(Data records)
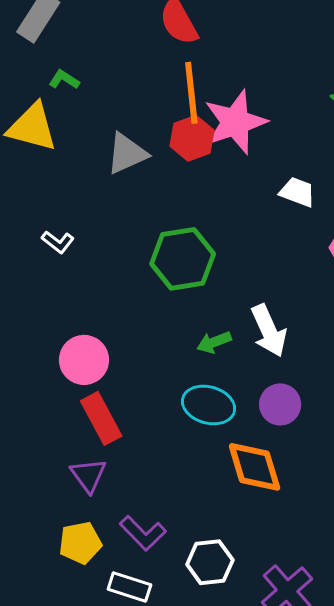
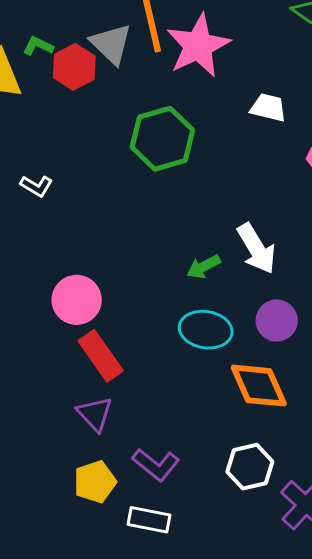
green L-shape: (64, 80) -> (38, 46), moved
red hexagon: (192, 138) -> (74, 67), moved
gray triangle: (127, 154) -> (111, 44), moved, turned -45
green hexagon: (183, 259) -> (162, 139), moved
white hexagon: (210, 562) -> (250, 467), moved

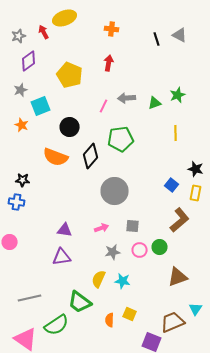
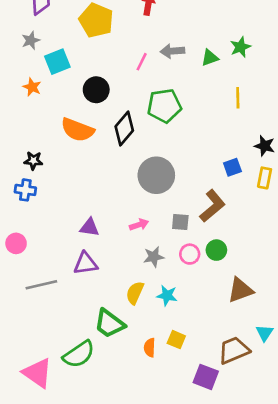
blue square: (172, 185) -> (232, 167), turned 32
brown L-shape: (180, 220) -> (212, 206), moved
gray line: (30, 298) -> (41, 285), moved

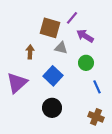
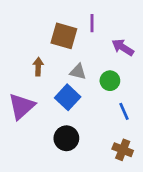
purple line: (72, 18) -> (92, 23), turned -40
purple arrow: (85, 36) -> (123, 47), moved
gray triangle: (61, 48) -> (78, 72), moved

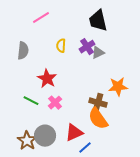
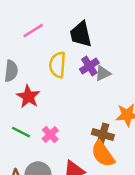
black trapezoid: (98, 21) -> (81, 34), moved
yellow semicircle: (61, 46) -> (58, 65), size x1.5
red star: (47, 79) -> (28, 97), moved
(End Data records)
Task to carry out: Set down, word for word, only the lines running from the line with "green hexagon: (183, 259)" through the final line of the entries above, omitting all pictures.

Task result:
green hexagon: (183, 259) -> (162, 139), moved
white hexagon: (210, 562) -> (250, 467), moved

blue square: (172, 185) -> (232, 167), turned 32
brown L-shape: (180, 220) -> (212, 206), moved
gray line: (30, 298) -> (41, 285), moved

purple line: (72, 18) -> (92, 23), turned -40
purple arrow: (85, 36) -> (123, 47), moved
gray triangle: (61, 48) -> (78, 72), moved

black trapezoid: (98, 21) -> (81, 34), moved
yellow semicircle: (61, 46) -> (58, 65), size x1.5
red star: (47, 79) -> (28, 97), moved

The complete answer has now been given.